= Prompt =
From the entries below, output the line with "R3: none -> 680 (N11, N12)" and each following line up to and including the line with "C7: 3.3nF (COM, N1) -> 3.3nF (COM, N11)", exactly as written.

= Data shown =

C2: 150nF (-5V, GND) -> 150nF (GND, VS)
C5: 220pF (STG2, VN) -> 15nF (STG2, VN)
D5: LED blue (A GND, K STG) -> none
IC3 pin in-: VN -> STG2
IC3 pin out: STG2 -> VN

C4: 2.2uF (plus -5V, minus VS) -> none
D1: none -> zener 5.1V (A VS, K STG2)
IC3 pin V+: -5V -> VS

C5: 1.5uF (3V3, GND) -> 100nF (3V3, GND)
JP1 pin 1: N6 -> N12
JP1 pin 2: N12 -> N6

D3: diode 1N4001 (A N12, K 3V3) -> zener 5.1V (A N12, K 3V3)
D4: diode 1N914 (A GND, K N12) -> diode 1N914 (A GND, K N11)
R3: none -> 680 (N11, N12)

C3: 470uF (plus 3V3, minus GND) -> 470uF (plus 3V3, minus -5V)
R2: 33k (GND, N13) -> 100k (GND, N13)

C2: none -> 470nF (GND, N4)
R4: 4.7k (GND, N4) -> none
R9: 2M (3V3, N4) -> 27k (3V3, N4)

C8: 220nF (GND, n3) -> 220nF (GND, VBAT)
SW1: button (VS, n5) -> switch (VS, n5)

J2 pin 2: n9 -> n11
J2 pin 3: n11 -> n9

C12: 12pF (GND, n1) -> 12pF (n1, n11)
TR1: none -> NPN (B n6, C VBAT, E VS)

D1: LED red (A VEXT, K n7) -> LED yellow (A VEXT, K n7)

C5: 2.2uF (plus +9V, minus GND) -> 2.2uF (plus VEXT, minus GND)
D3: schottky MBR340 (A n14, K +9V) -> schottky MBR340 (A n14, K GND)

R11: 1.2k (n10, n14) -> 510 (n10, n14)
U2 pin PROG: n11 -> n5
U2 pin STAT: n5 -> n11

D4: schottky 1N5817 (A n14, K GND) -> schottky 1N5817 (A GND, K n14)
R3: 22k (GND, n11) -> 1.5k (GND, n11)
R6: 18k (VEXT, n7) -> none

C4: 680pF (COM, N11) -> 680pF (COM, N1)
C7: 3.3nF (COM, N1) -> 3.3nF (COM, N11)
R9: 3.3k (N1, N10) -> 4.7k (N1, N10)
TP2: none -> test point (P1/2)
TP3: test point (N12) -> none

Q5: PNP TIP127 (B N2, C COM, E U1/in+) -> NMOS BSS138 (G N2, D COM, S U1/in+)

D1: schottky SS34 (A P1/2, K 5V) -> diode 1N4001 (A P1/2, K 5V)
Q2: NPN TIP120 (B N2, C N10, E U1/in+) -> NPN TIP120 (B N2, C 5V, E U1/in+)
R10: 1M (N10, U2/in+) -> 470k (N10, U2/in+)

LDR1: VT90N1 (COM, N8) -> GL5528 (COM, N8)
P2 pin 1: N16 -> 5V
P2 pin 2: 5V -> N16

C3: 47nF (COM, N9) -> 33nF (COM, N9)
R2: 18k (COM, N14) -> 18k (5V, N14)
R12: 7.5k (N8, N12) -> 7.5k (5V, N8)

= Solved problem =
R3: none -> 680 (N11, N12)

C3: 470uF (plus 3V3, minus GND) -> 470uF (plus 3V3, minus -5V)
R2: 33k (GND, N13) -> 100k (GND, N13)

C2: none -> 470nF (GND, N4)
R4: 4.7k (GND, N4) -> none
R9: 2M (3V3, N4) -> 27k (3V3, N4)

C8: 220nF (GND, n3) -> 220nF (GND, VBAT)
SW1: button (VS, n5) -> switch (VS, n5)

J2 pin 2: n9 -> n11
J2 pin 3: n11 -> n9

C12: 12pF (GND, n1) -> 12pF (n1, n11)
TR1: none -> NPN (B n6, C VBAT, E VS)

D1: LED red (A VEXT, K n7) -> LED yellow (A VEXT, K n7)

C5: 2.2uF (plus +9V, minus GND) -> 2.2uF (plus VEXT, minus GND)
D3: schottky MBR340 (A n14, K +9V) -> schottky MBR340 (A n14, K GND)

R11: 1.2k (n10, n14) -> 510 (n10, n14)
U2 pin PROG: n11 -> n5
U2 pin STAT: n5 -> n11

D4: schottky 1N5817 (A n14, K GND) -> schottky 1N5817 (A GND, K n14)
R3: 22k (GND, n11) -> 1.5k (GND, n11)
R6: 18k (VEXT, n7) -> none

C4: 680pF (COM, N11) -> 680pF (COM, N1)
C7: 3.3nF (COM, N1) -> 3.3nF (COM, N11)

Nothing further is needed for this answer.